→ INSTRUCTIONS FOR THE TASK
For each line of the listing that contains "cyan", make a copy and return it.

▼▼▼

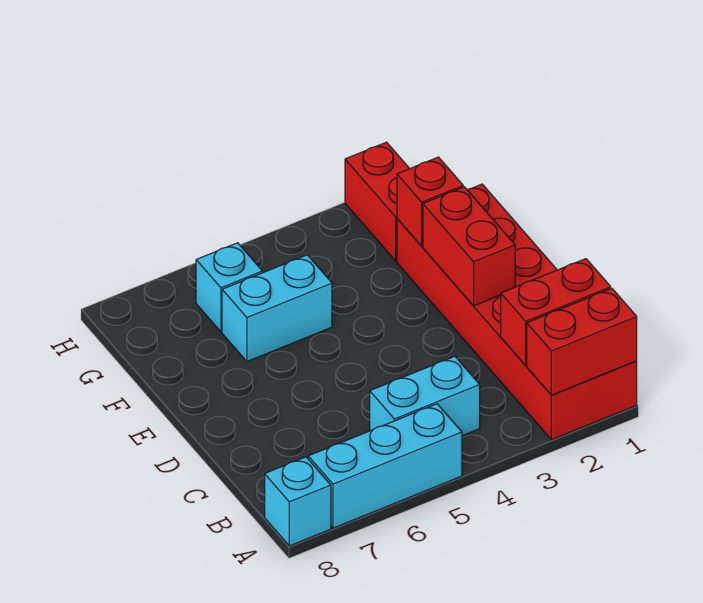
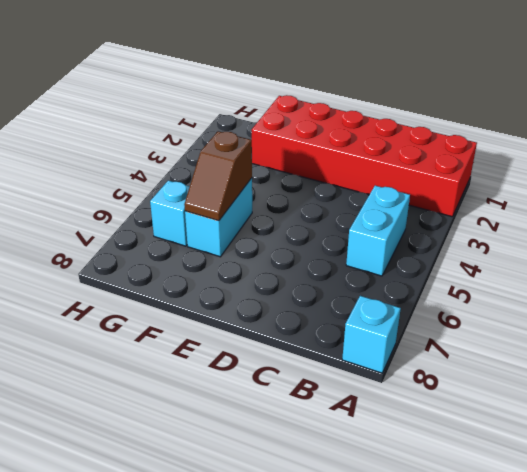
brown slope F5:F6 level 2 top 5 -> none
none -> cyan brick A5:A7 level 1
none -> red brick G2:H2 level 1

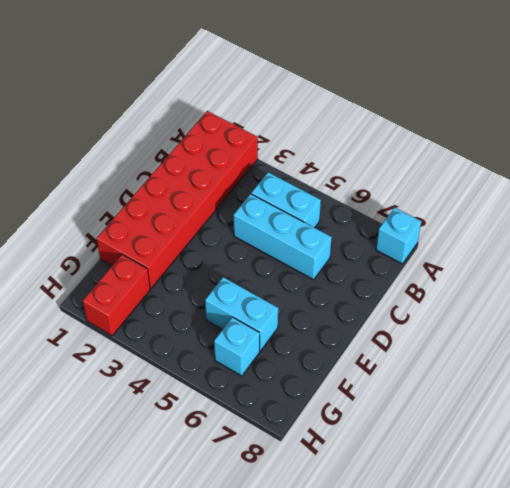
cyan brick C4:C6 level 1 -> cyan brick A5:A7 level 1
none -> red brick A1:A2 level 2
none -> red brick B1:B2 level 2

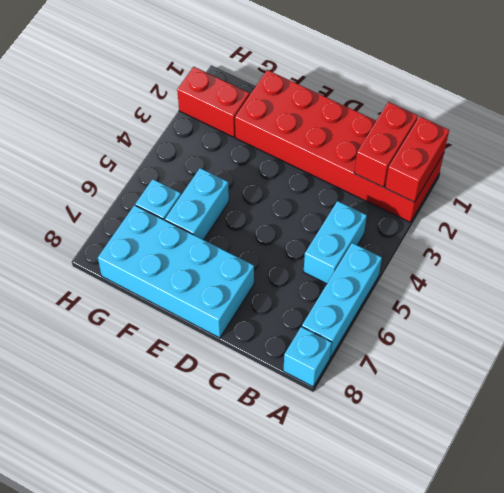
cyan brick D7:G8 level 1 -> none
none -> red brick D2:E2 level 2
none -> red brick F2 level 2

▲▲▲

→ WRITTEN RESPONSE
none -> cyan brick A5:A7 level 1
cyan brick C4:C6 level 1 -> cyan brick A5:A7 level 1
cyan brick D7:G8 level 1 -> none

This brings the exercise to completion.